§ **AIM OF THE EXERCISE**: Of the material below, the lines to be retyped are those from the line containing "purple carton: 2 -> 3" through the line containing "red plate: 1 -> 2", inclusive; reproduce them exactly.

§ **DATA SHOWN**:

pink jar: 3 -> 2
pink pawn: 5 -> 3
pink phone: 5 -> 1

...

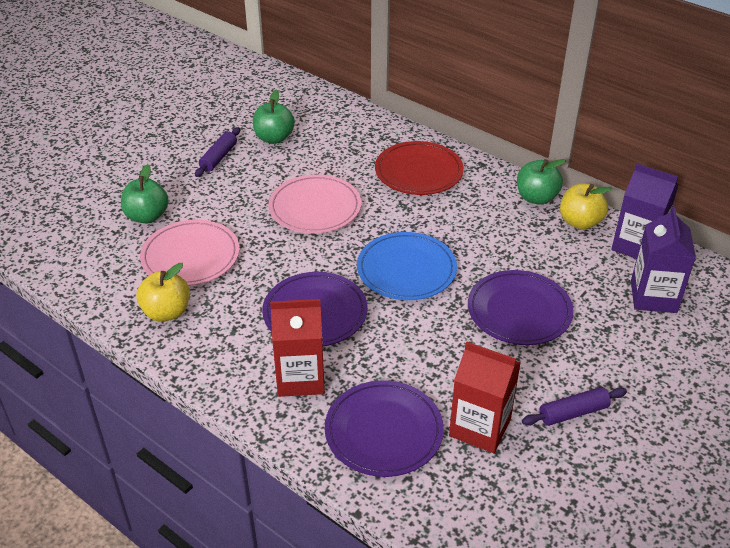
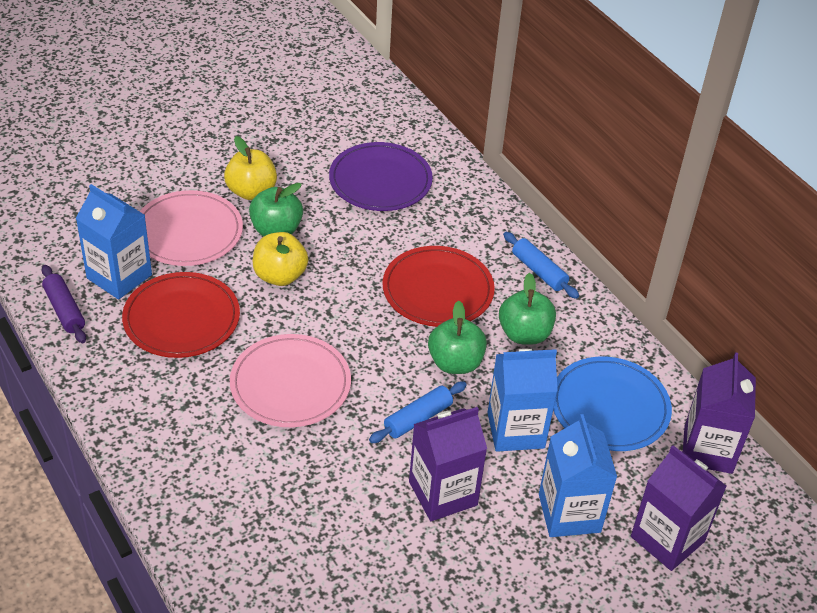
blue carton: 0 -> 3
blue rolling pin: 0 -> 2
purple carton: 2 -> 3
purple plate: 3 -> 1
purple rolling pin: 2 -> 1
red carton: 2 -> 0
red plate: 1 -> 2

§ **RESPONSE AREA**:
purple carton: 2 -> 3
purple plate: 3 -> 1
purple rolling pin: 2 -> 1
red carton: 2 -> 0
red plate: 1 -> 2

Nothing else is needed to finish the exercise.